_TASK REQUIREMENTS_
Only the lines below from the one that contains "pink trapezoid: rotated 10 degrees clockwise" through the one that contains "yellow line: rotated" should appear in your answer, exact and without pictures.

_Two-dimensional motion records_
···
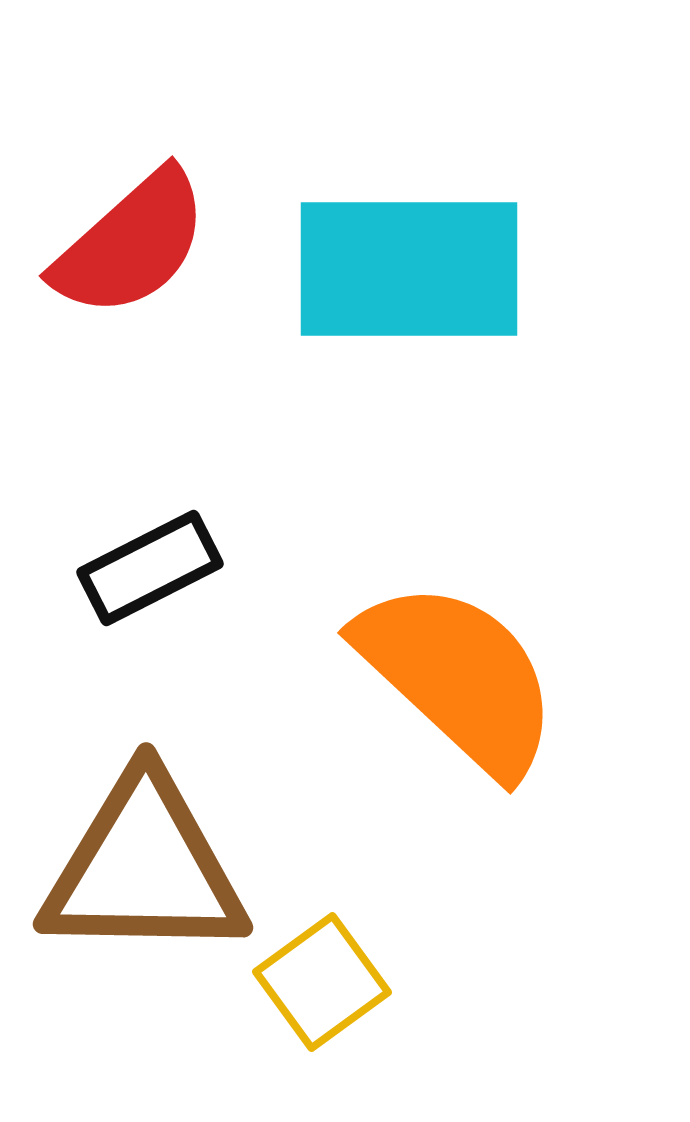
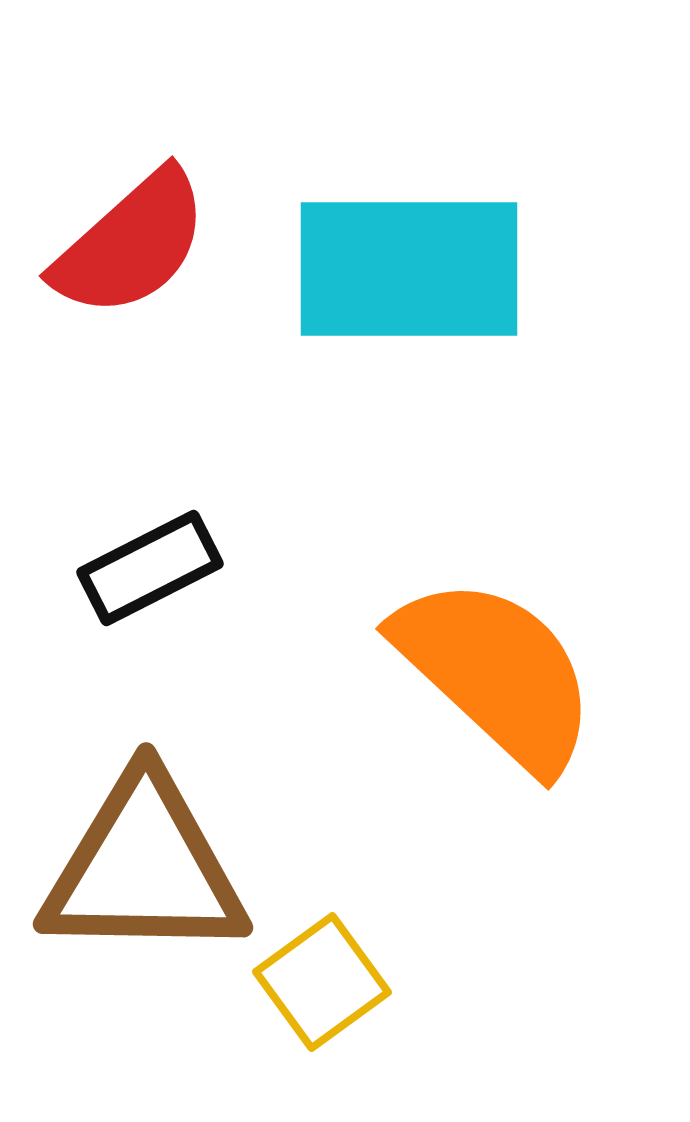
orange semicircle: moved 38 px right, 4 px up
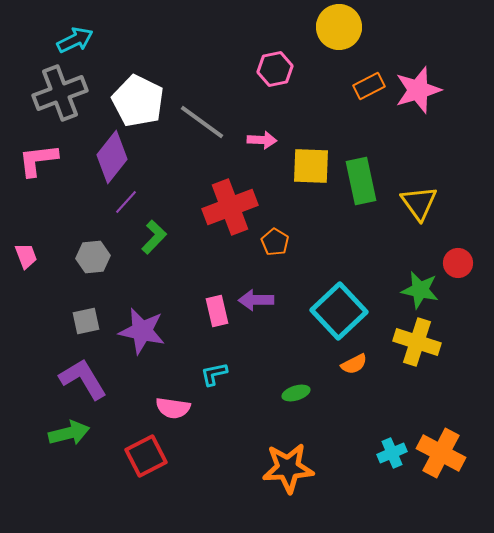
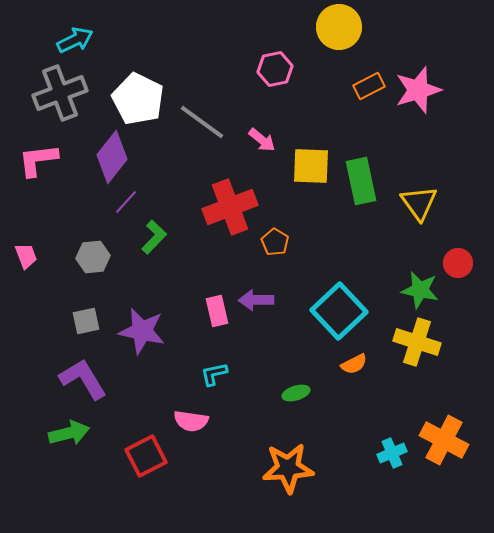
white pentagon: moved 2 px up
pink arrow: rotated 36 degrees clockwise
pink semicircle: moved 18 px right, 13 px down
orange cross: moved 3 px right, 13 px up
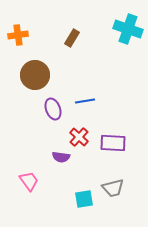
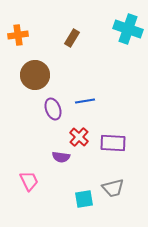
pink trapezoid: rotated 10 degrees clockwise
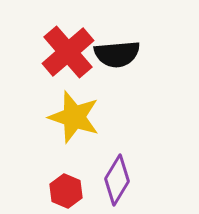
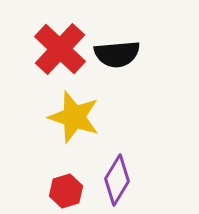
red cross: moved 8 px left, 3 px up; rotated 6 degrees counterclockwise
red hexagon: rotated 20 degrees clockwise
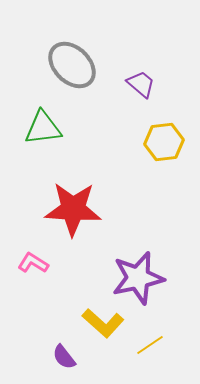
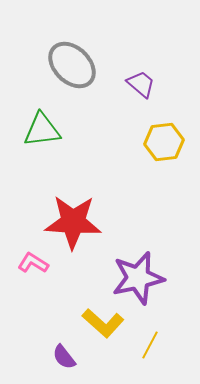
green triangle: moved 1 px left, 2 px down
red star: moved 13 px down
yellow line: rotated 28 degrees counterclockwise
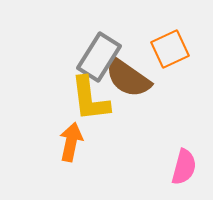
···
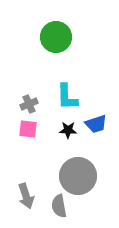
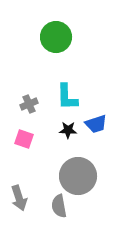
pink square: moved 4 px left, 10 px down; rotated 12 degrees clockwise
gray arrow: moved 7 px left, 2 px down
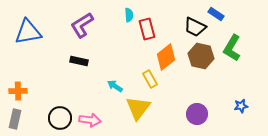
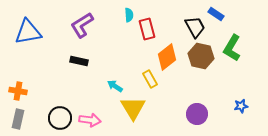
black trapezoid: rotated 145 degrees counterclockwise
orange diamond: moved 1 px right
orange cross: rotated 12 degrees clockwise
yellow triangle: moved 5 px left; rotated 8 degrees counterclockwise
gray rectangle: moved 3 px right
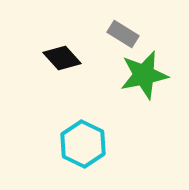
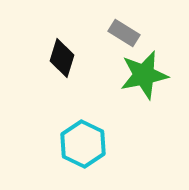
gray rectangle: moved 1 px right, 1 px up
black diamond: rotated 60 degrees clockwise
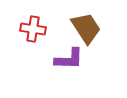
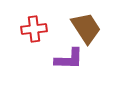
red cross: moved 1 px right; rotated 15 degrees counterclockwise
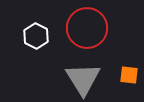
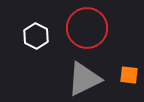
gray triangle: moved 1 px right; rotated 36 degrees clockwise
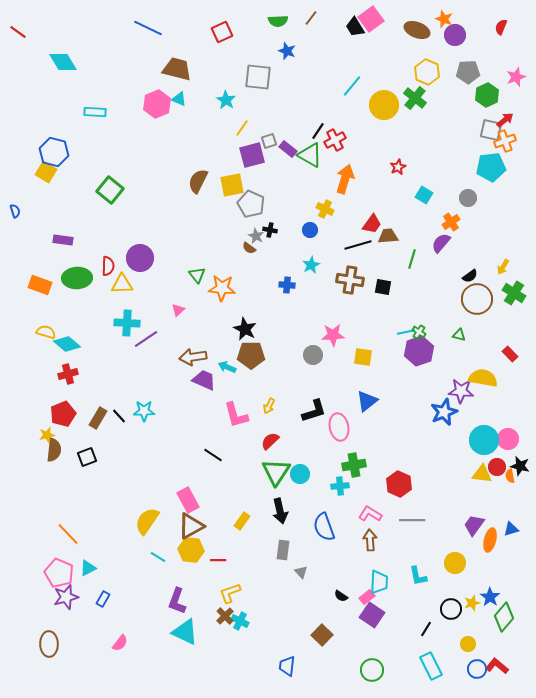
···
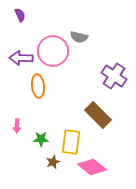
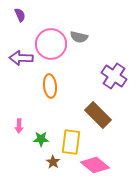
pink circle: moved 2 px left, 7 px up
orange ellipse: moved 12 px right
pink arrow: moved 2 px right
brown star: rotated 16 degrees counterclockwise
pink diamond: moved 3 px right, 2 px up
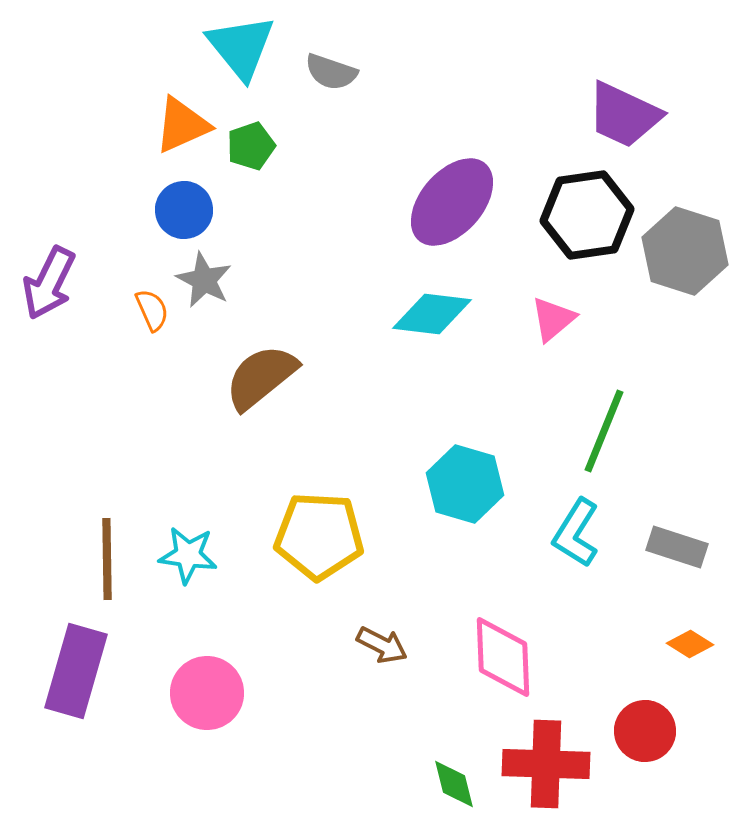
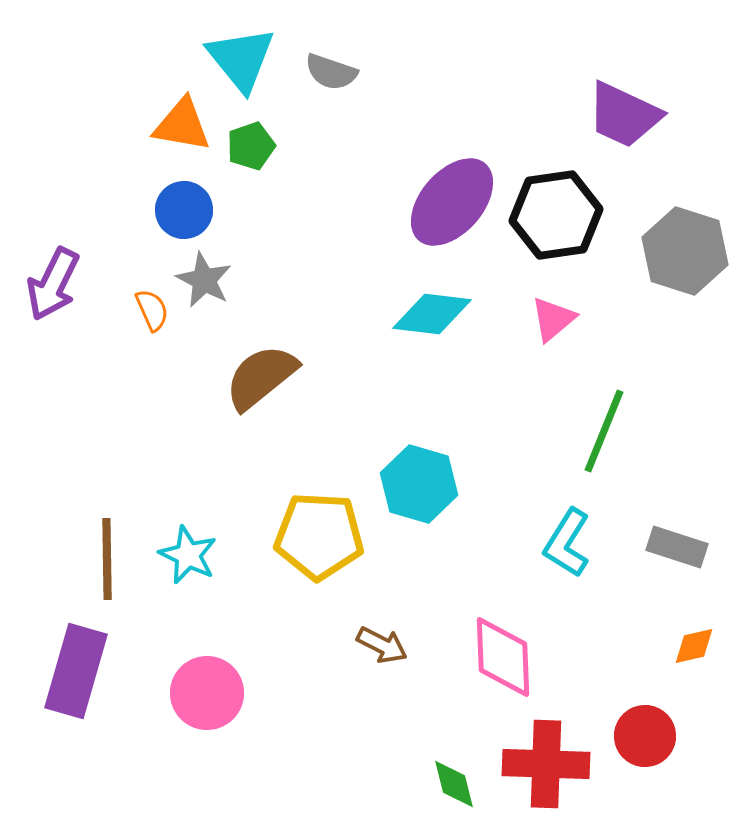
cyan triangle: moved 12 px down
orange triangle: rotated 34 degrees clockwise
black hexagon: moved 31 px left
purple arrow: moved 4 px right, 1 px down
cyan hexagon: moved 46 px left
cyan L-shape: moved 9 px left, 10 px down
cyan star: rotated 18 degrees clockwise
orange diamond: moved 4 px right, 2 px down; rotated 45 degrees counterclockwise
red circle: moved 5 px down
···
_RESPONSE_
pink trapezoid: rotated 10 degrees clockwise
red cross: moved 8 px left, 3 px up; rotated 6 degrees counterclockwise
red hexagon: rotated 20 degrees clockwise
green triangle: moved 1 px left, 2 px down
red star: moved 13 px down
yellow line: rotated 28 degrees counterclockwise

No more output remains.